• [YOUR GOAL]:
Please transcribe exactly, and only, the lines of the data below between the line holding "V1: AC 230V" and the line holding "C3: 2.2uF (plus +15V, minus GND) -> none", inclusive.

• [WORKING DATA]:
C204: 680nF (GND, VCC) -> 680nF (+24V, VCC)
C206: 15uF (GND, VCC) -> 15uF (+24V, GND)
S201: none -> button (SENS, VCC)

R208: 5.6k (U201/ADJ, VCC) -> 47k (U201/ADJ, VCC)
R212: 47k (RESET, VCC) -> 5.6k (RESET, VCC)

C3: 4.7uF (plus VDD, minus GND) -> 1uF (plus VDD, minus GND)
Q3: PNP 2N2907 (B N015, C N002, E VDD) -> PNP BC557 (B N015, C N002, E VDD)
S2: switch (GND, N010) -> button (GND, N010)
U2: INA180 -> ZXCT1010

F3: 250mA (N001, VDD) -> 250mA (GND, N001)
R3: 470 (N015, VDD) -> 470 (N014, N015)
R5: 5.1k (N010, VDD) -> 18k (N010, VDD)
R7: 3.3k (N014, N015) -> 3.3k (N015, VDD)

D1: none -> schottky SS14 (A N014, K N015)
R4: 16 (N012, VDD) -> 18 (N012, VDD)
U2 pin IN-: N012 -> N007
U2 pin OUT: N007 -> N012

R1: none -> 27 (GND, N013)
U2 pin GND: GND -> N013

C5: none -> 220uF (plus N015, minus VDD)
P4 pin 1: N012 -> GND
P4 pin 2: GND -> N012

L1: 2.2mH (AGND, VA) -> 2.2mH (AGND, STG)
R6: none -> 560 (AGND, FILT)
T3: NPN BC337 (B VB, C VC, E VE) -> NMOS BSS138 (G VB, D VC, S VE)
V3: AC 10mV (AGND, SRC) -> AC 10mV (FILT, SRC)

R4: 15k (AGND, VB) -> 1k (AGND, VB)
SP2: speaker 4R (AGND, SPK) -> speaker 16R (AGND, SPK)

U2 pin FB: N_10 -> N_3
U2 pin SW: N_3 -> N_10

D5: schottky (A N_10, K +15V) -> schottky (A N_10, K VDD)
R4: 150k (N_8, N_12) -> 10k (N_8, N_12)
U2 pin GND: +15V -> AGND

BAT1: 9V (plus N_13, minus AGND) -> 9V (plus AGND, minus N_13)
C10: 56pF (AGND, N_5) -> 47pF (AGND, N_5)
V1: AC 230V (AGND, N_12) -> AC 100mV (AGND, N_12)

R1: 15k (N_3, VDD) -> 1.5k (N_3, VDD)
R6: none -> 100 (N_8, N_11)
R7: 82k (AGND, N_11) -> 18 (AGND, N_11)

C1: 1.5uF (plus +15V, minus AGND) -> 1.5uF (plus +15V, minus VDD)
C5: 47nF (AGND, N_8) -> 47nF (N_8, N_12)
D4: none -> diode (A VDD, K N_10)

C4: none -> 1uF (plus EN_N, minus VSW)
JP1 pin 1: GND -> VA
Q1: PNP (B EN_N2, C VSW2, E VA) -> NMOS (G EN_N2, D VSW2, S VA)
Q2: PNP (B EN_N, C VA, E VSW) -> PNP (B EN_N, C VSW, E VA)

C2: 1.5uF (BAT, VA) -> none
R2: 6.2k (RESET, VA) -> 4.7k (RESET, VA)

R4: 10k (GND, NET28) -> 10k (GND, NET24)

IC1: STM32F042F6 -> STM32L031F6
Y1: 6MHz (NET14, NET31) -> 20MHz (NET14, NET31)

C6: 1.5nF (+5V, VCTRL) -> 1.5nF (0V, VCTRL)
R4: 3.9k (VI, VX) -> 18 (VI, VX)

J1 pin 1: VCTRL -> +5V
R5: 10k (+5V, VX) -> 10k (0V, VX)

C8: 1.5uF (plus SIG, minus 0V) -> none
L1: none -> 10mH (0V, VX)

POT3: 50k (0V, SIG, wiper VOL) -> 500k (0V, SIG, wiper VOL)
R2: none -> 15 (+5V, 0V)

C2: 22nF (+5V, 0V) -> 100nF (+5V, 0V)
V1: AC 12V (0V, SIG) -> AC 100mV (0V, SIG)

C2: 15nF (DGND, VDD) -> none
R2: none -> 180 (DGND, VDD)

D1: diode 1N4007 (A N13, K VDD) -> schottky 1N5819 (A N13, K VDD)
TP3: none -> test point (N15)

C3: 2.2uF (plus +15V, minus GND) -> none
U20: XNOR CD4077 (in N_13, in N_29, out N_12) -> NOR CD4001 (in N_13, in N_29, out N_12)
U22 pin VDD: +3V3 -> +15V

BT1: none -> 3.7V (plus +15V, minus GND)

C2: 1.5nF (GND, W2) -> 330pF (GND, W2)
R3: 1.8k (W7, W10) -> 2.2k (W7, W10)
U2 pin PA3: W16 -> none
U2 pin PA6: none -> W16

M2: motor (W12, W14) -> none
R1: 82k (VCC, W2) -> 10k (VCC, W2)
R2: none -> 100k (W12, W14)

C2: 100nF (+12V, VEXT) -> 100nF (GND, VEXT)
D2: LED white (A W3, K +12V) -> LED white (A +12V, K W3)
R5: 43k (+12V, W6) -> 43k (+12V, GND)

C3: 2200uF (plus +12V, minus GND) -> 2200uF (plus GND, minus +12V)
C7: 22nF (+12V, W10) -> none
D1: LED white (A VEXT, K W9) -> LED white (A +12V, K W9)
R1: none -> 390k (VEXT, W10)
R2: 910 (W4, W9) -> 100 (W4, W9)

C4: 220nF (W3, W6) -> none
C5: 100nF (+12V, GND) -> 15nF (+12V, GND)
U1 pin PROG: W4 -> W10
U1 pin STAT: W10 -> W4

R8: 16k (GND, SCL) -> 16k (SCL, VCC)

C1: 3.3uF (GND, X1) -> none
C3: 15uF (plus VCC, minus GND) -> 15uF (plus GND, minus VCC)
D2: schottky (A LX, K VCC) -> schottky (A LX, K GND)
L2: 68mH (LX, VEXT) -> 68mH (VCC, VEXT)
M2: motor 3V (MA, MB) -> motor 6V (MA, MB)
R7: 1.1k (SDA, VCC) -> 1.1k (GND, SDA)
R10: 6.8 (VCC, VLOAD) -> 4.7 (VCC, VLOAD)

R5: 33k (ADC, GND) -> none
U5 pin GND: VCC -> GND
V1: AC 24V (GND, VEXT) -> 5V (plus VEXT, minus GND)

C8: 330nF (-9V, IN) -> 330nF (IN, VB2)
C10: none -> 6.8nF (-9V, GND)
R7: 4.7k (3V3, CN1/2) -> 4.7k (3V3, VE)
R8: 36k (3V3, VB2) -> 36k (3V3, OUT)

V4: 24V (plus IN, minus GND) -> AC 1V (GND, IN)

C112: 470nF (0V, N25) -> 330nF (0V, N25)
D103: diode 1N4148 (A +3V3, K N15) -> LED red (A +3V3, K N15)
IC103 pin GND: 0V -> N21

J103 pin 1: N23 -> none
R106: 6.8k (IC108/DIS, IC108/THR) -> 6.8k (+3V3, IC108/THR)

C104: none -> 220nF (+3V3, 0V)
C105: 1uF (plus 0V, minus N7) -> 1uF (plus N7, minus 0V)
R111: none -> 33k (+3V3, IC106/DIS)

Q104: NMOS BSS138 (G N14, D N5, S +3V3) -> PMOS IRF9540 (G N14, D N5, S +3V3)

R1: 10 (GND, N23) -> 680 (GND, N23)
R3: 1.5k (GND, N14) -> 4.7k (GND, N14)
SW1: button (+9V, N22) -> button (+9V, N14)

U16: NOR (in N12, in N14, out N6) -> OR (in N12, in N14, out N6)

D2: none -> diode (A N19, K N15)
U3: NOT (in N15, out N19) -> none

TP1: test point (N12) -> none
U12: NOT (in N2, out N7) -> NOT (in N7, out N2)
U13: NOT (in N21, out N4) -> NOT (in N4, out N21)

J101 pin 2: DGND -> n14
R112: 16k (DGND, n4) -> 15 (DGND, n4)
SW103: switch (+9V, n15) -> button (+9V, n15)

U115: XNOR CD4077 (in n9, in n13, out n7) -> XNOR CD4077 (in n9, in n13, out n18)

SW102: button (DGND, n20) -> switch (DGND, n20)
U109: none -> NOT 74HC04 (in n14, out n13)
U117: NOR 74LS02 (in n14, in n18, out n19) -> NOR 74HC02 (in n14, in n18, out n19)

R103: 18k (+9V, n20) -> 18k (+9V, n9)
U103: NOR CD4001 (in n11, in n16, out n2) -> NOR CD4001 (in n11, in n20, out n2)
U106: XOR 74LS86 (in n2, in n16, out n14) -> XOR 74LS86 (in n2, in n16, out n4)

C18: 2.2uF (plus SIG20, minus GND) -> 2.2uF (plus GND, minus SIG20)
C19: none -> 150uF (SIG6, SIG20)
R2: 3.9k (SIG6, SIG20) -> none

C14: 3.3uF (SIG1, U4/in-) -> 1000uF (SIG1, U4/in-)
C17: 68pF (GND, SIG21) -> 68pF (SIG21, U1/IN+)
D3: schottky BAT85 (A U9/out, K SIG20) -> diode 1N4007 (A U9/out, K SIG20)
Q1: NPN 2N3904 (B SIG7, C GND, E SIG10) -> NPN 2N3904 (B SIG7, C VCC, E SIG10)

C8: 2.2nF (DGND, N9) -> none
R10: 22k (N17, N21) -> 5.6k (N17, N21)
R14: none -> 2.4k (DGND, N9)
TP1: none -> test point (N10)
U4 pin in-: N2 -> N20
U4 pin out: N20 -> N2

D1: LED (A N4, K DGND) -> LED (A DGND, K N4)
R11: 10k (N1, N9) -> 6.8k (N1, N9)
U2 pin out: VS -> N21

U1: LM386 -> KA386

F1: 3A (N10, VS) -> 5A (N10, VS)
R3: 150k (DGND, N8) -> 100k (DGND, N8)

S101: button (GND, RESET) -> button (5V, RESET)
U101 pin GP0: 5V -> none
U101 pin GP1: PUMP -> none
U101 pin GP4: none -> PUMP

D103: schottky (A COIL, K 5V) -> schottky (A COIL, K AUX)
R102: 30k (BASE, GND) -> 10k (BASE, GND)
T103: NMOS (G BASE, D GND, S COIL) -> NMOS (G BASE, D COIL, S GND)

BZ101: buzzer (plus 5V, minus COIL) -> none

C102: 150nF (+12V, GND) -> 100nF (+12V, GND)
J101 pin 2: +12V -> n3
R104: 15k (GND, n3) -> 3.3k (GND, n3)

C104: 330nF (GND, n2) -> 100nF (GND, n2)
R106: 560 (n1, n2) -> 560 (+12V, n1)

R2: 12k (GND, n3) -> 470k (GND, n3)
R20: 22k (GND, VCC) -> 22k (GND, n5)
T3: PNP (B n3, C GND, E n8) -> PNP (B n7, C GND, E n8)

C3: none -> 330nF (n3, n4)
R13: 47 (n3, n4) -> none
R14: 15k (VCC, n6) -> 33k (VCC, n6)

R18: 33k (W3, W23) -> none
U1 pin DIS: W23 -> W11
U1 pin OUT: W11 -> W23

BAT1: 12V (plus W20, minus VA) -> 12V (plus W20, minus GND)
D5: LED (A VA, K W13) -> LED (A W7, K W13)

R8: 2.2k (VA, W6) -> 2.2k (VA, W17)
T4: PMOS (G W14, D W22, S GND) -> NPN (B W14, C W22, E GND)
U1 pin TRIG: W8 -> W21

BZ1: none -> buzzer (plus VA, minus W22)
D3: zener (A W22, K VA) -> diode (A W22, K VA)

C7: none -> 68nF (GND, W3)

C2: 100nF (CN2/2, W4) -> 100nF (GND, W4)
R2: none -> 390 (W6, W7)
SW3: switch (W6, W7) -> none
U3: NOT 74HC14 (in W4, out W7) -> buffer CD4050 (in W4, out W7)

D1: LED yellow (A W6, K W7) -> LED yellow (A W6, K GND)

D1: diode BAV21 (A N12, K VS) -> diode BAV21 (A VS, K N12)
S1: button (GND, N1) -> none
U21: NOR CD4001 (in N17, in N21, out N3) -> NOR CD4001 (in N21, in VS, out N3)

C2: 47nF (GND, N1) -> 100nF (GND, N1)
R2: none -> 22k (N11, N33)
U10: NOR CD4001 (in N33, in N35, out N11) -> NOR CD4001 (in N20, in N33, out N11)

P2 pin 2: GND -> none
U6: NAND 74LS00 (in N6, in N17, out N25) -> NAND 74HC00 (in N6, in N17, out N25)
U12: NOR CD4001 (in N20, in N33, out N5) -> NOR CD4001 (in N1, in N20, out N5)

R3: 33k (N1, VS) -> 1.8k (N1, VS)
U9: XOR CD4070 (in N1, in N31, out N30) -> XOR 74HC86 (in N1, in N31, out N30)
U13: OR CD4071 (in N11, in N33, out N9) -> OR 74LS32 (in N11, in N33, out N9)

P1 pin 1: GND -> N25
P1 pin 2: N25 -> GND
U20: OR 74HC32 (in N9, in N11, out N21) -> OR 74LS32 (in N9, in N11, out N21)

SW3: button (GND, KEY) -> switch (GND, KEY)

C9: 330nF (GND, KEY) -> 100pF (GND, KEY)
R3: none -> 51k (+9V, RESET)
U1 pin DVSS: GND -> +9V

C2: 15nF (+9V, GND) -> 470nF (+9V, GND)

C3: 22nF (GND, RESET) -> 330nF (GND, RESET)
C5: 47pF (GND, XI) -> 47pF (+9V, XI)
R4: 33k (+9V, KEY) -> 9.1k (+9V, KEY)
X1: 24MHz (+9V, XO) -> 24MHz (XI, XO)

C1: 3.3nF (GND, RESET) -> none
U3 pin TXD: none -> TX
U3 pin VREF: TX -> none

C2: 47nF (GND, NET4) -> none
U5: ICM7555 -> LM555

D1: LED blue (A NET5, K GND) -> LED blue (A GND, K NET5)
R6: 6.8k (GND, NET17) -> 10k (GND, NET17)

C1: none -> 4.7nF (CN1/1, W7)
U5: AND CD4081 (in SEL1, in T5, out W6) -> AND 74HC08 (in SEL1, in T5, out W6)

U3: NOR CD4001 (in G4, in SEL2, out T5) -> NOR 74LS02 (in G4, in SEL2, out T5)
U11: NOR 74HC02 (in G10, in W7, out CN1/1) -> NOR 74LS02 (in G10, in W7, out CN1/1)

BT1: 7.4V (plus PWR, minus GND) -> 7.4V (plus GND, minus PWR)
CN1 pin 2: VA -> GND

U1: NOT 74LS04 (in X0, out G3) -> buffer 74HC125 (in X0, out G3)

• [OUTPUT OF THE EXERCISE]:
V1: AC 230V (AGND, N_12) -> AC 100mV (AGND, N_12)

R1: 15k (N_3, VDD) -> 1.5k (N_3, VDD)
R6: none -> 100 (N_8, N_11)
R7: 82k (AGND, N_11) -> 18 (AGND, N_11)

C1: 1.5uF (plus +15V, minus AGND) -> 1.5uF (plus +15V, minus VDD)
C5: 47nF (AGND, N_8) -> 47nF (N_8, N_12)
D4: none -> diode (A VDD, K N_10)

C4: none -> 1uF (plus EN_N, minus VSW)
JP1 pin 1: GND -> VA
Q1: PNP (B EN_N2, C VSW2, E VA) -> NMOS (G EN_N2, D VSW2, S VA)
Q2: PNP (B EN_N, C VA, E VSW) -> PNP (B EN_N, C VSW, E VA)

C2: 1.5uF (BAT, VA) -> none
R2: 6.2k (RESET, VA) -> 4.7k (RESET, VA)

R4: 10k (GND, NET28) -> 10k (GND, NET24)

IC1: STM32F042F6 -> STM32L031F6
Y1: 6MHz (NET14, NET31) -> 20MHz (NET14, NET31)

C6: 1.5nF (+5V, VCTRL) -> 1.5nF (0V, VCTRL)
R4: 3.9k (VI, VX) -> 18 (VI, VX)

J1 pin 1: VCTRL -> +5V
R5: 10k (+5V, VX) -> 10k (0V, VX)

C8: 1.5uF (plus SIG, minus 0V) -> none
L1: none -> 10mH (0V, VX)

POT3: 50k (0V, SIG, wiper VOL) -> 500k (0V, SIG, wiper VOL)
R2: none -> 15 (+5V, 0V)

C2: 22nF (+5V, 0V) -> 100nF (+5V, 0V)
V1: AC 12V (0V, SIG) -> AC 100mV (0V, SIG)

C2: 15nF (DGND, VDD) -> none
R2: none -> 180 (DGND, VDD)

D1: diode 1N4007 (A N13, K VDD) -> schottky 1N5819 (A N13, K VDD)
TP3: none -> test point (N15)

C3: 2.2uF (plus +15V, minus GND) -> none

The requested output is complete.